### Dataset records
Segment Open

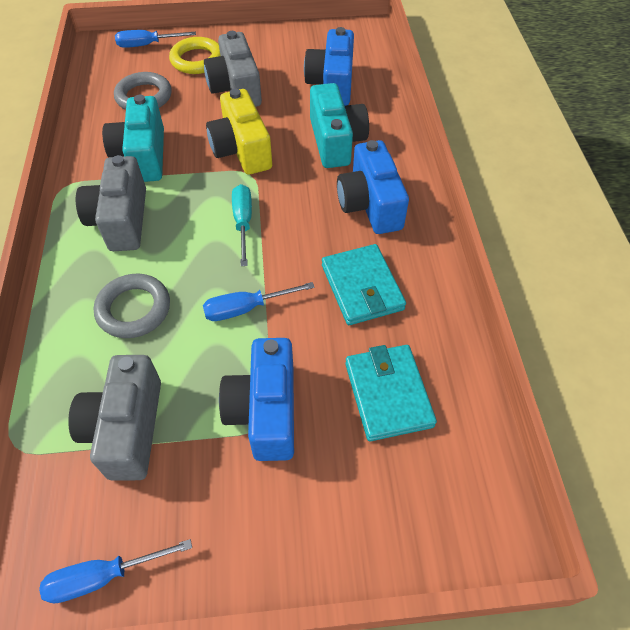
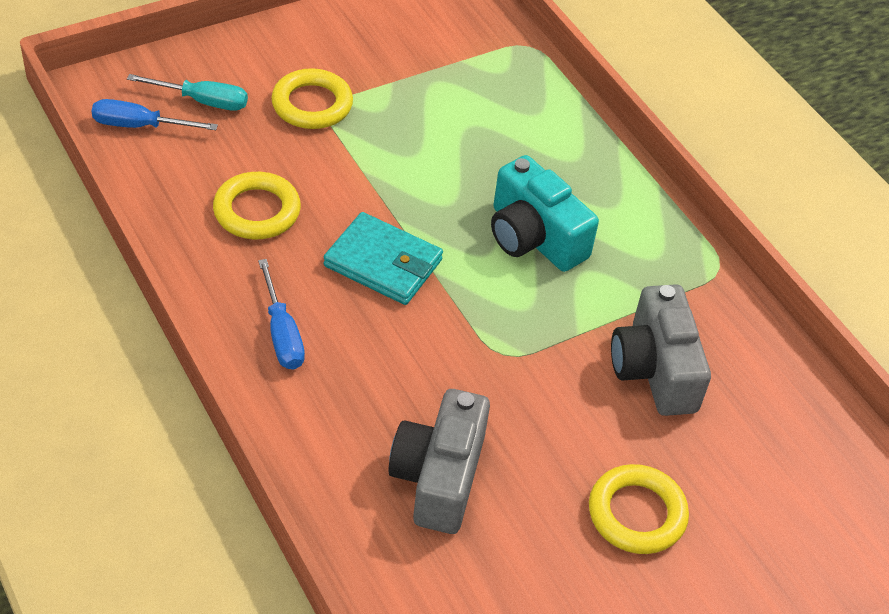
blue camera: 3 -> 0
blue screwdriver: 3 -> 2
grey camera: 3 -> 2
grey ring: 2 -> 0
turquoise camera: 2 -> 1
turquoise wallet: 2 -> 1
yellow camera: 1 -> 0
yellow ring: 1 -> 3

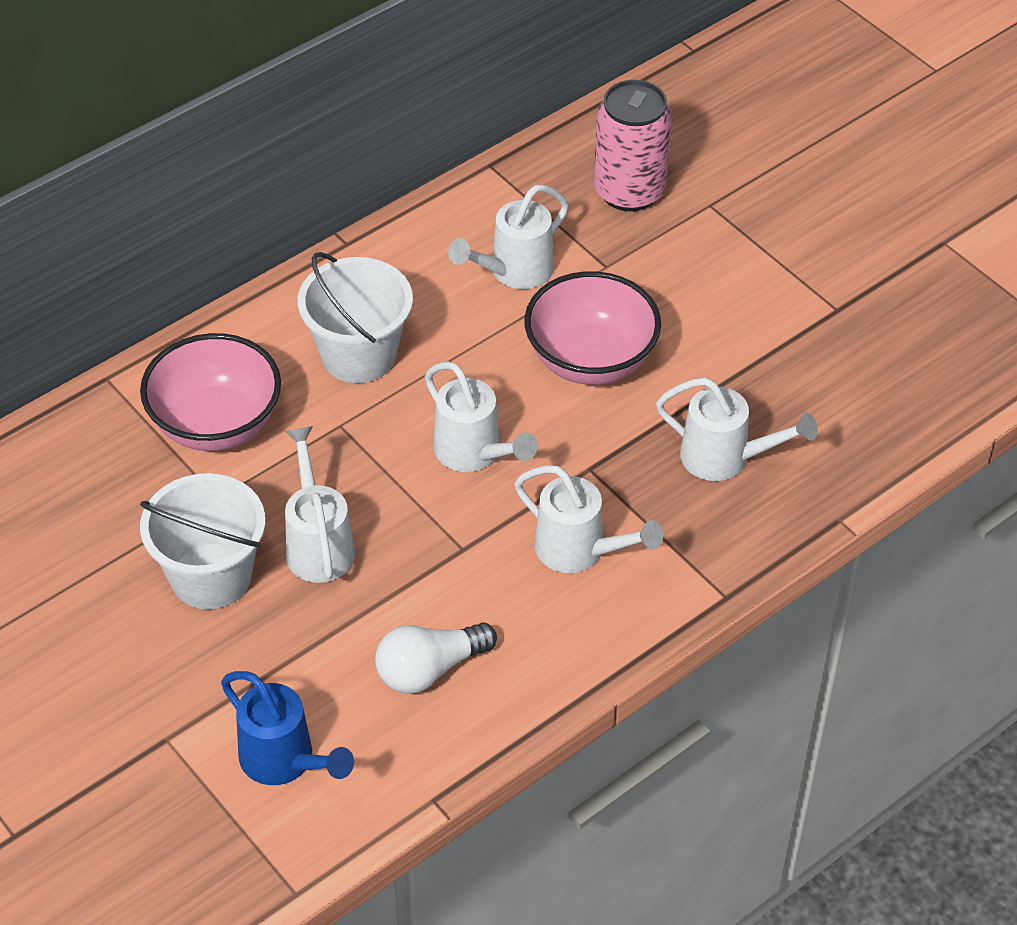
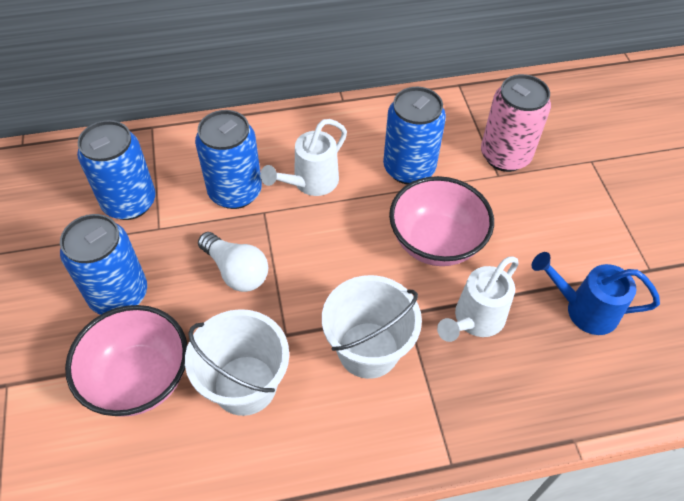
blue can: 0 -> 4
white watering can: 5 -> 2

Segment Closed

### What the task requires
Wherever a line in the data above holds "blue", copy that line.

### Answer to this exercise
blue camera: 3 -> 0
blue screwdriver: 3 -> 2
blue can: 0 -> 4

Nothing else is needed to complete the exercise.